**TRY IT:** The result should be every line of the listing that contains "schottky".

**DATA FOR PROCESSING:**
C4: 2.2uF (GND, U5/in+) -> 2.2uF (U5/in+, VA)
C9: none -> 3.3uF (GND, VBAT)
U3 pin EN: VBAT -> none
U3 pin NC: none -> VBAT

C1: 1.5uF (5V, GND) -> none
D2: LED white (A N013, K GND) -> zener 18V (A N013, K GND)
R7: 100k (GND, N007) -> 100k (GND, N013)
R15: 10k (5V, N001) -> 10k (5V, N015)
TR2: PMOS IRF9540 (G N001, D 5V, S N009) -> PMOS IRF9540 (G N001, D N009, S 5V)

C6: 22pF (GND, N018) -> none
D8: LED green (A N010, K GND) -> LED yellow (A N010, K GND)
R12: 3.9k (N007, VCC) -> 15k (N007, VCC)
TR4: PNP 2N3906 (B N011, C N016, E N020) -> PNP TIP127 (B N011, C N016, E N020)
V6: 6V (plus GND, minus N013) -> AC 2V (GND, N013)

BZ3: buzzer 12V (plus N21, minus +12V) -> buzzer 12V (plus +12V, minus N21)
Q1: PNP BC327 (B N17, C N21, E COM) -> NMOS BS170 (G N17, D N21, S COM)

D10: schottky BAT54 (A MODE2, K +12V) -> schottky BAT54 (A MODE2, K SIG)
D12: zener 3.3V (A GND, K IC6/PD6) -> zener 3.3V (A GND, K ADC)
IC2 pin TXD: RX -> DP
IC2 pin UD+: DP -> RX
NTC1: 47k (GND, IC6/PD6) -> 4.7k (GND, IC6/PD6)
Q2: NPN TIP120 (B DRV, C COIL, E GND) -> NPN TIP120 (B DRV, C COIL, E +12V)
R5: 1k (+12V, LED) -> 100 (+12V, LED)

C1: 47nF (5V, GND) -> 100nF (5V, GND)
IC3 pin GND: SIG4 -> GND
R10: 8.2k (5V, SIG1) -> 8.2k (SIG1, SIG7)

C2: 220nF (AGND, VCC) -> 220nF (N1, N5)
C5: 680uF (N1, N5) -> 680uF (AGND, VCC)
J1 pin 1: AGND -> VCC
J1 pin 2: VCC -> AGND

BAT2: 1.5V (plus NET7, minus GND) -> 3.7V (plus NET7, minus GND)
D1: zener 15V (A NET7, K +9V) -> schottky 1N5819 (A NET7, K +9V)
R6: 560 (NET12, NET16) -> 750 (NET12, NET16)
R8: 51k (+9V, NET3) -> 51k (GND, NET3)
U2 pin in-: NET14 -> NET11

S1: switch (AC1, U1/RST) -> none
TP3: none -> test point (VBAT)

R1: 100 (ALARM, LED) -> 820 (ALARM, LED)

**PROBLEM SOLUTION:**
D10: schottky BAT54 (A MODE2, K +12V) -> schottky BAT54 (A MODE2, K SIG)
D1: zener 15V (A NET7, K +9V) -> schottky 1N5819 (A NET7, K +9V)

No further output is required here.